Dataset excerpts
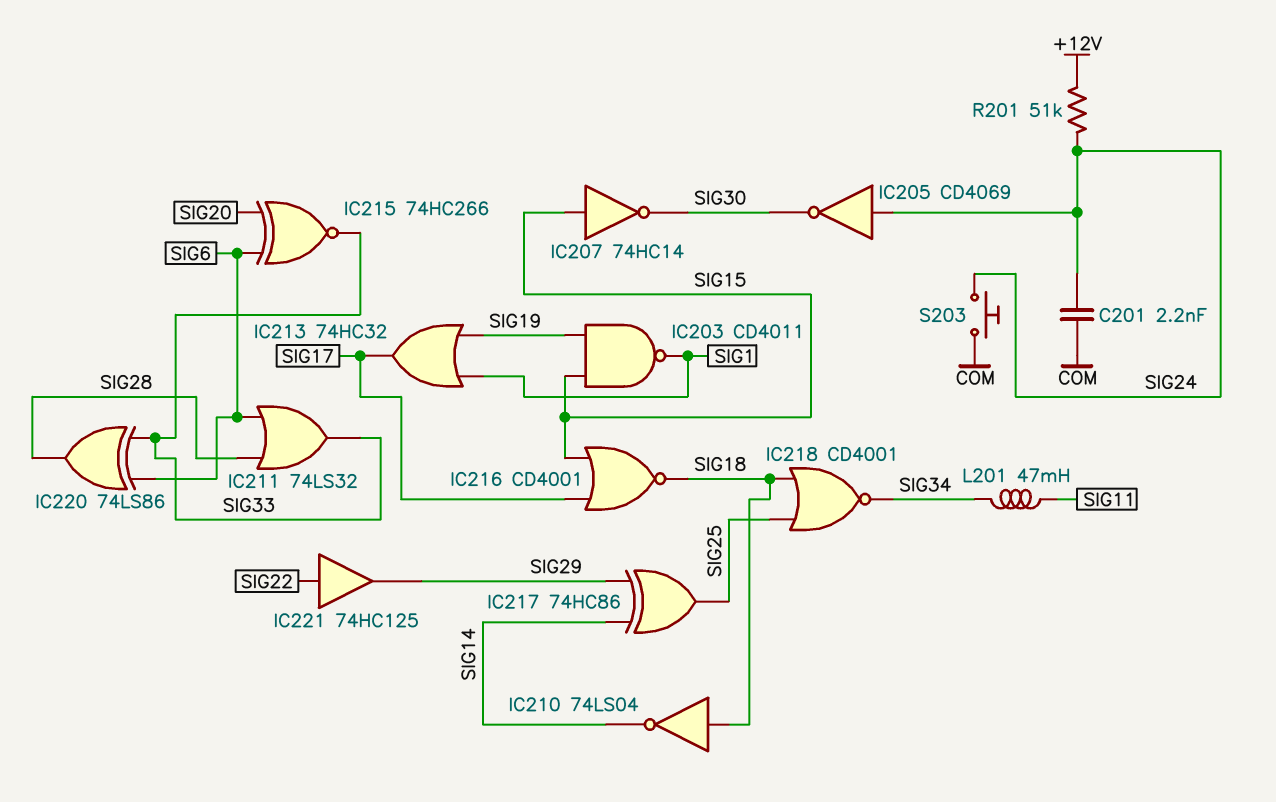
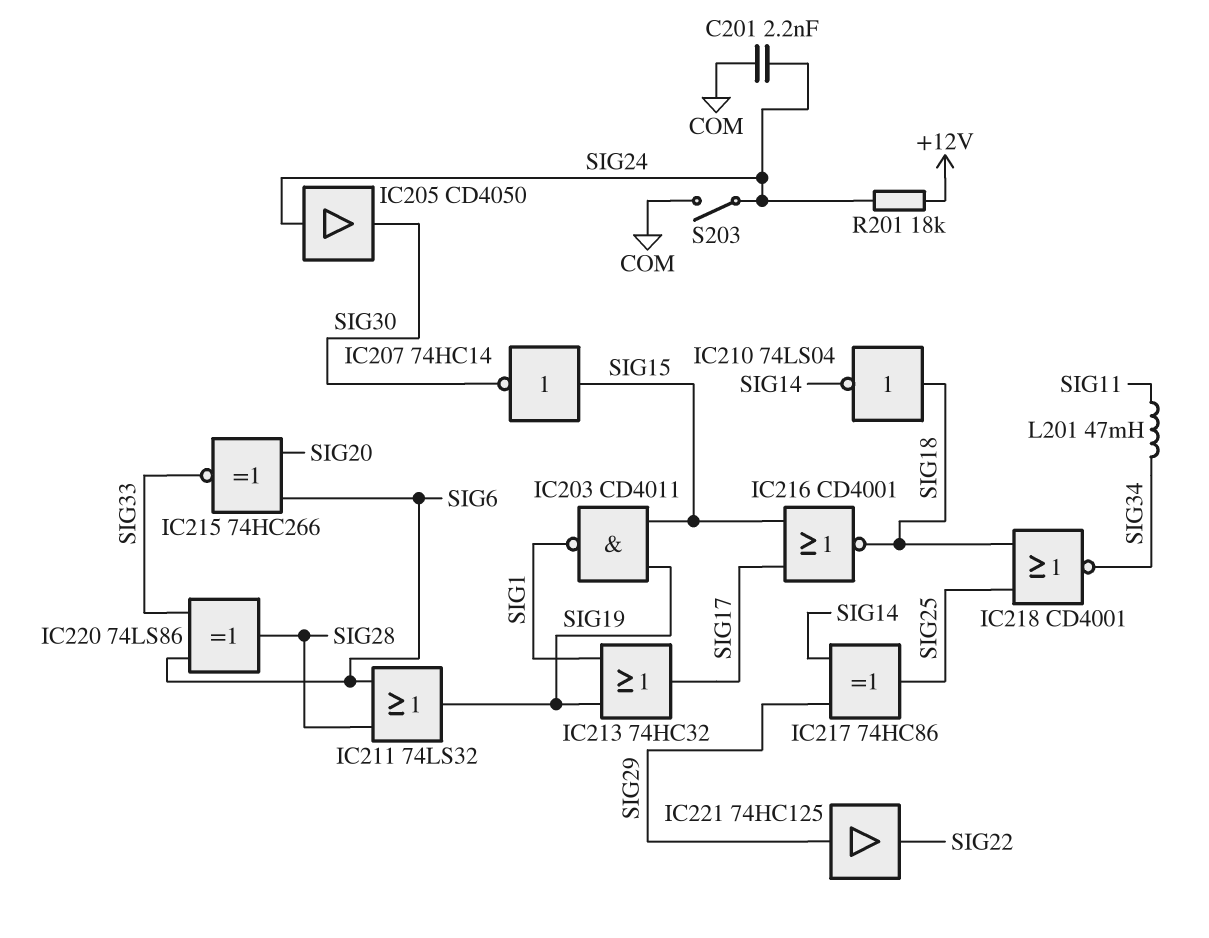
IC205: NOT CD4069 (in SIG24, out SIG30) -> buffer CD4050 (in SIG24, out SIG30)
IC211: OR 74LS32 (in SIG6, in SIG28, out SIG33) -> OR 74LS32 (in SIG6, in SIG28, out SIG19)
IC221: buffer 74HC125 (in SIG22, out SIG29) -> buffer 74HC125 (in SIG29, out SIG22)
R201: 51k (+12V, SIG24) -> 18k (+12V, SIG24)
S203: button (COM, SIG24) -> switch (COM, SIG24)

To do: Reproduce the data above exactly, leaving each picture out.

Reply to the task:
IC205: NOT CD4069 (in SIG24, out SIG30) -> buffer CD4050 (in SIG24, out SIG30)
IC211: OR 74LS32 (in SIG6, in SIG28, out SIG33) -> OR 74LS32 (in SIG6, in SIG28, out SIG19)
IC221: buffer 74HC125 (in SIG22, out SIG29) -> buffer 74HC125 (in SIG29, out SIG22)
R201: 51k (+12V, SIG24) -> 18k (+12V, SIG24)
S203: button (COM, SIG24) -> switch (COM, SIG24)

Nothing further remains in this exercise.